= TASK DIRECTIONS =
The whole listing is to be written out again exactly; the pictures are not.

-------- EXCERPTED RECORDS --------

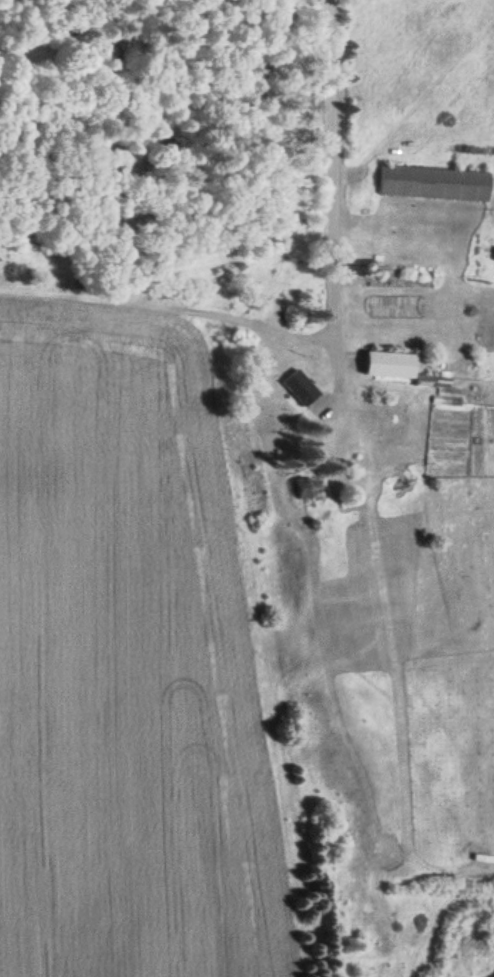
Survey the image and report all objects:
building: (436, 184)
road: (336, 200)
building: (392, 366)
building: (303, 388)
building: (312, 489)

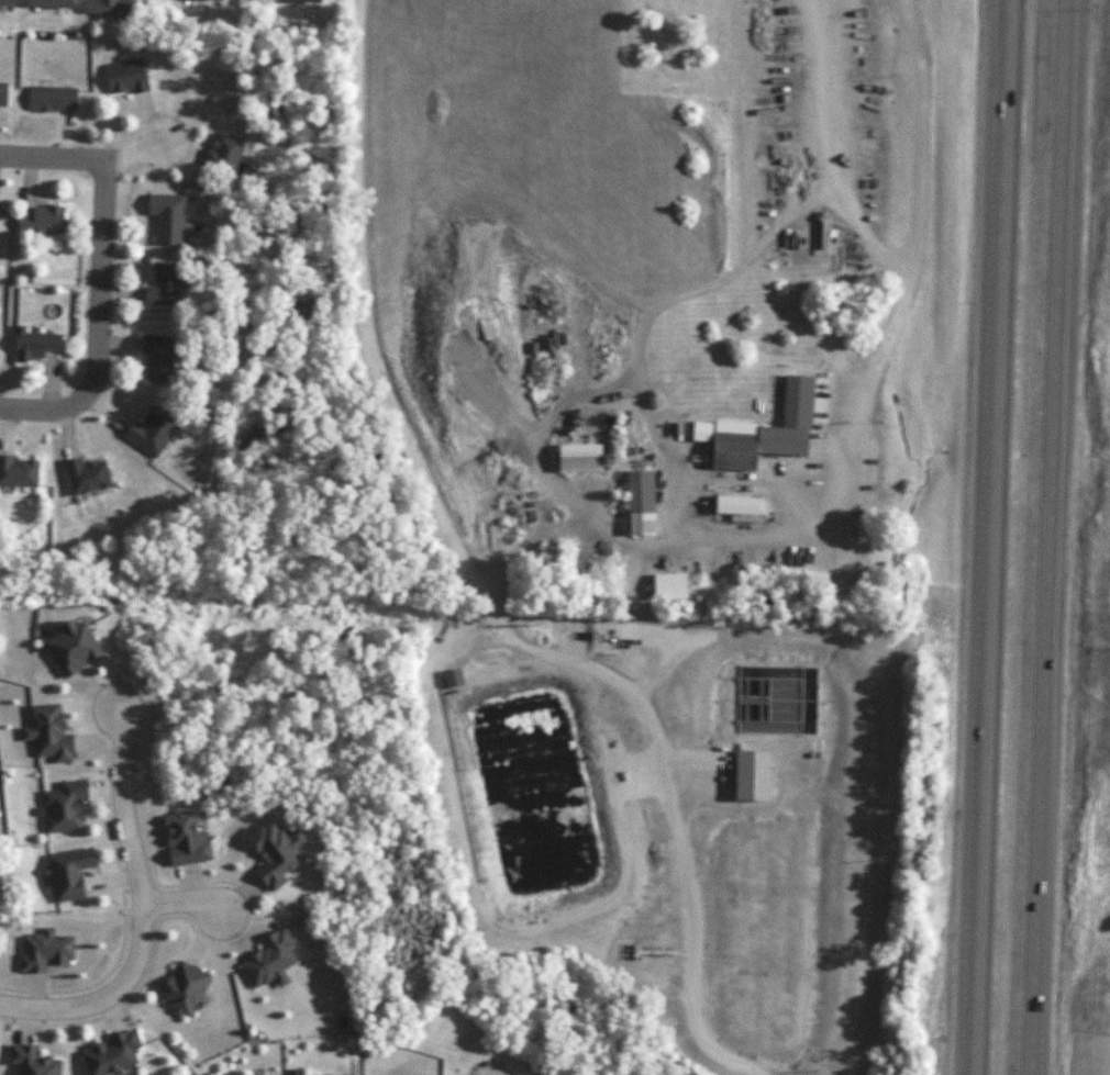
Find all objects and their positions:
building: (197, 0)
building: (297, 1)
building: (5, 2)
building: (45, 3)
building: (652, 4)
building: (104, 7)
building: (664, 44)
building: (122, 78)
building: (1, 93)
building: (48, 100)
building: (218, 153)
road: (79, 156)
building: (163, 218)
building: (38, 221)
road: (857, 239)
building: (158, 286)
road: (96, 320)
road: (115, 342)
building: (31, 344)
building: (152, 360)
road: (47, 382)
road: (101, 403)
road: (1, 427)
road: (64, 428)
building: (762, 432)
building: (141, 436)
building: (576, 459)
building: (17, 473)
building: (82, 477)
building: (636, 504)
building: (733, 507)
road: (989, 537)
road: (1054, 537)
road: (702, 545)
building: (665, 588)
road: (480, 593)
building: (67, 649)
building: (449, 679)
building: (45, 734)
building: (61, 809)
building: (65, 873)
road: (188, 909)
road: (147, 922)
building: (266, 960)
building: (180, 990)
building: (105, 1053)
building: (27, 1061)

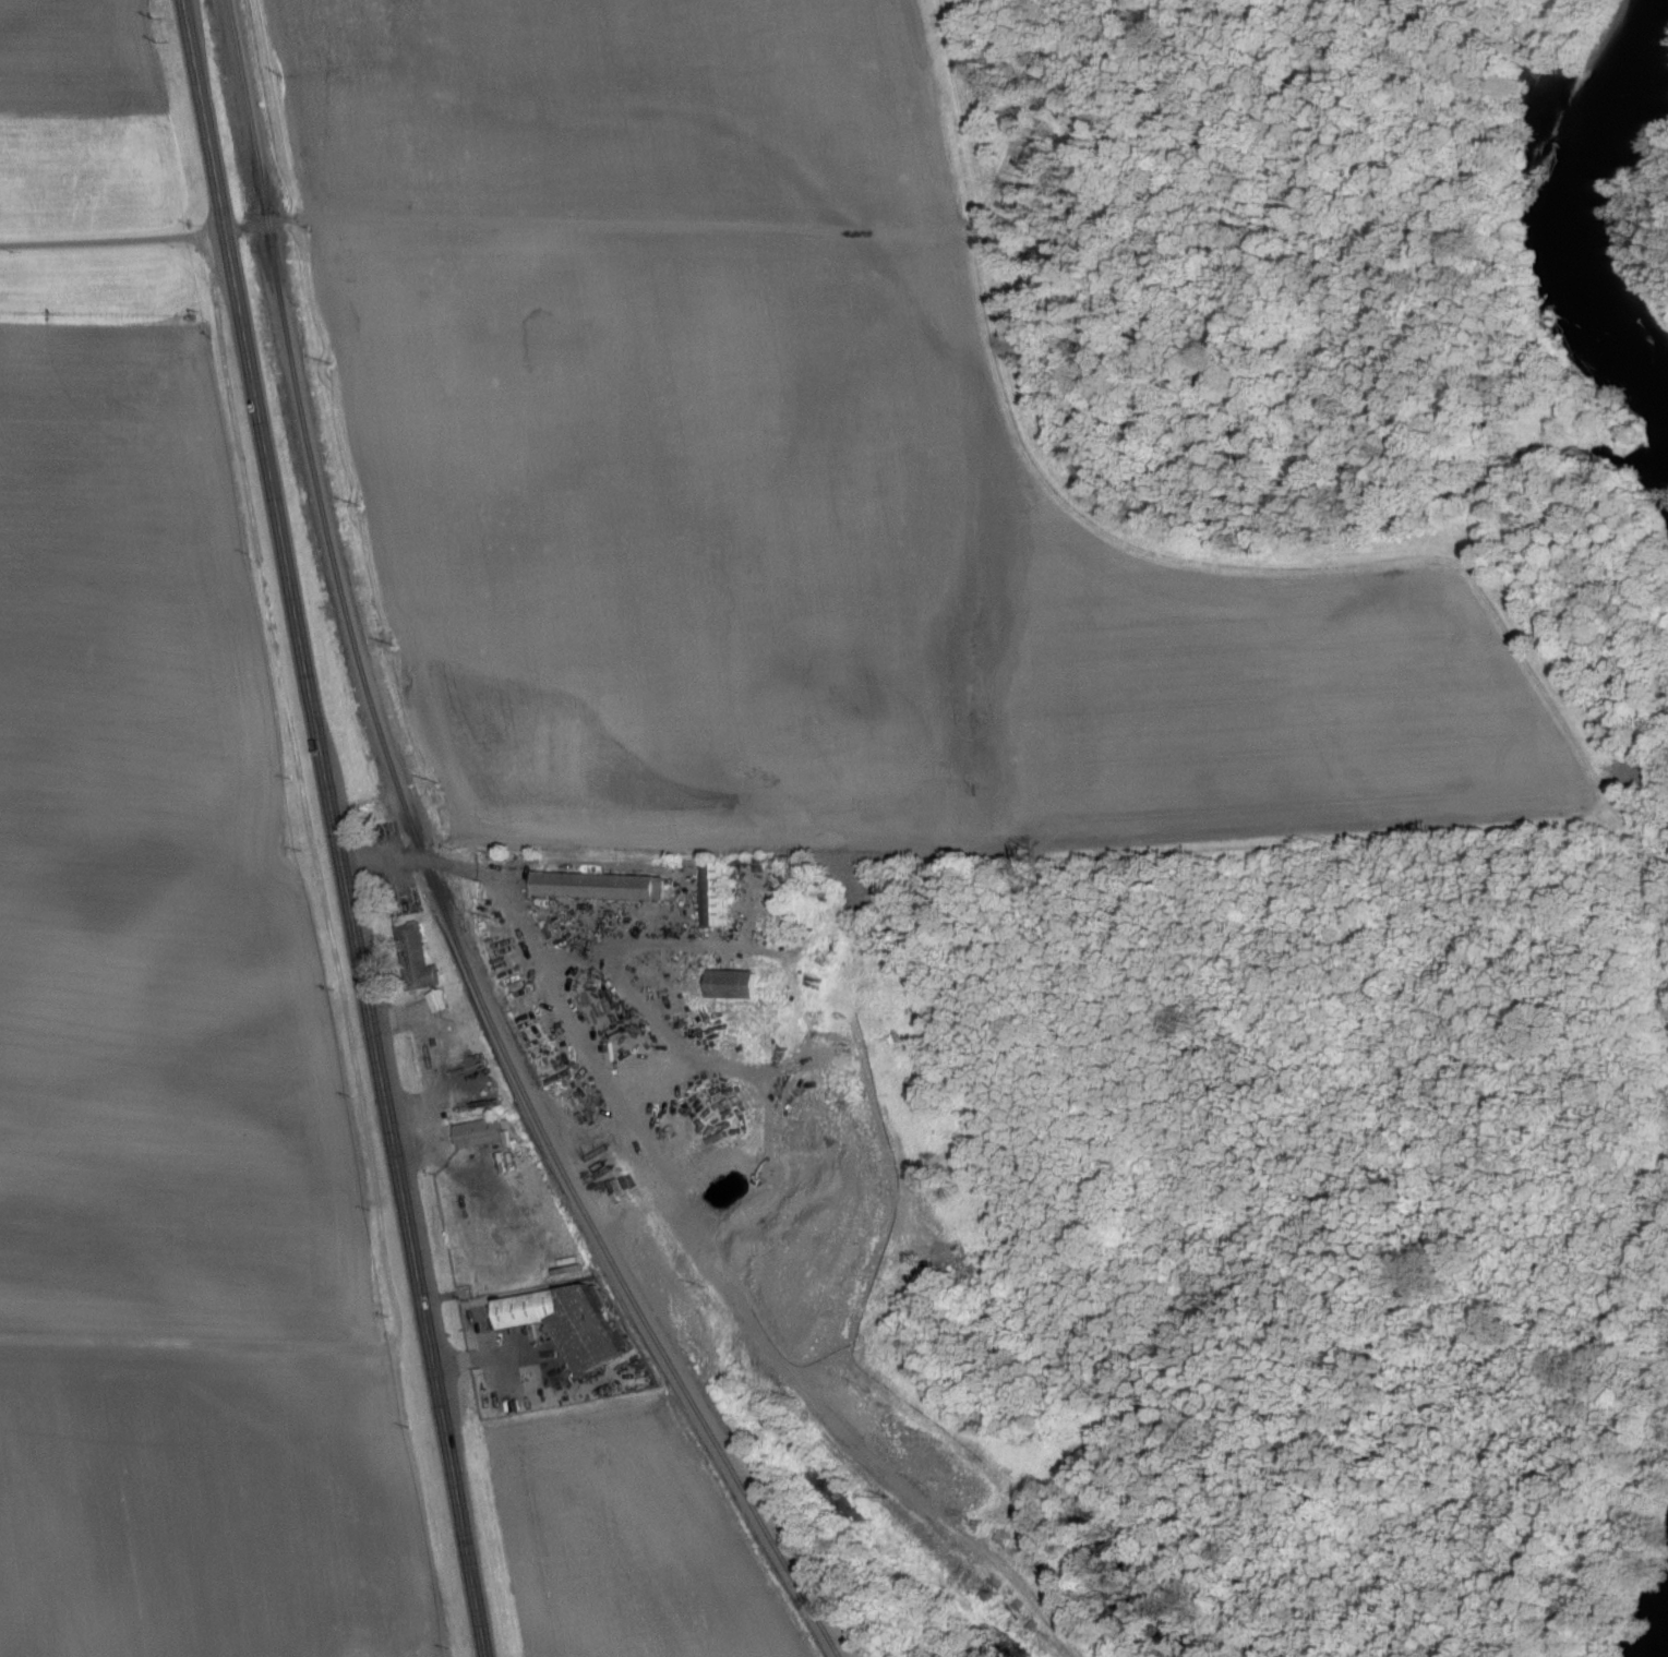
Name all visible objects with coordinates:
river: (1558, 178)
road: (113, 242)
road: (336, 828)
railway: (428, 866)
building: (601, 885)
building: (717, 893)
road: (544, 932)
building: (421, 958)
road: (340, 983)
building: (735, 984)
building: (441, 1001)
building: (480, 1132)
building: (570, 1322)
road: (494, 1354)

--------

= EXERCISE ANSWER =
Survey the image and report all objects:
building: (436, 184)
road: (336, 200)
building: (392, 366)
building: (303, 388)
building: (312, 489)

Find all objects and their positions:
building: (197, 0)
building: (297, 1)
building: (5, 2)
building: (45, 3)
building: (652, 4)
building: (104, 7)
building: (664, 44)
building: (122, 78)
building: (1, 93)
building: (48, 100)
building: (218, 153)
road: (79, 156)
building: (163, 218)
building: (38, 221)
road: (857, 239)
building: (158, 286)
road: (96, 320)
road: (115, 342)
building: (31, 344)
building: (152, 360)
road: (47, 382)
road: (101, 403)
road: (1, 427)
road: (64, 428)
building: (762, 432)
building: (141, 436)
building: (576, 459)
building: (17, 473)
building: (82, 477)
building: (636, 504)
building: (733, 507)
road: (989, 537)
road: (1054, 537)
road: (702, 545)
building: (665, 588)
road: (480, 593)
building: (67, 649)
building: (449, 679)
building: (45, 734)
building: (61, 809)
building: (65, 873)
road: (188, 909)
road: (147, 922)
building: (266, 960)
building: (180, 990)
building: (105, 1053)
building: (27, 1061)

Name all visible objects with coordinates:
river: (1558, 178)
road: (113, 242)
road: (336, 828)
railway: (428, 866)
building: (601, 885)
building: (717, 893)
road: (544, 932)
building: (421, 958)
road: (340, 983)
building: (735, 984)
building: (441, 1001)
building: (480, 1132)
building: (570, 1322)
road: (494, 1354)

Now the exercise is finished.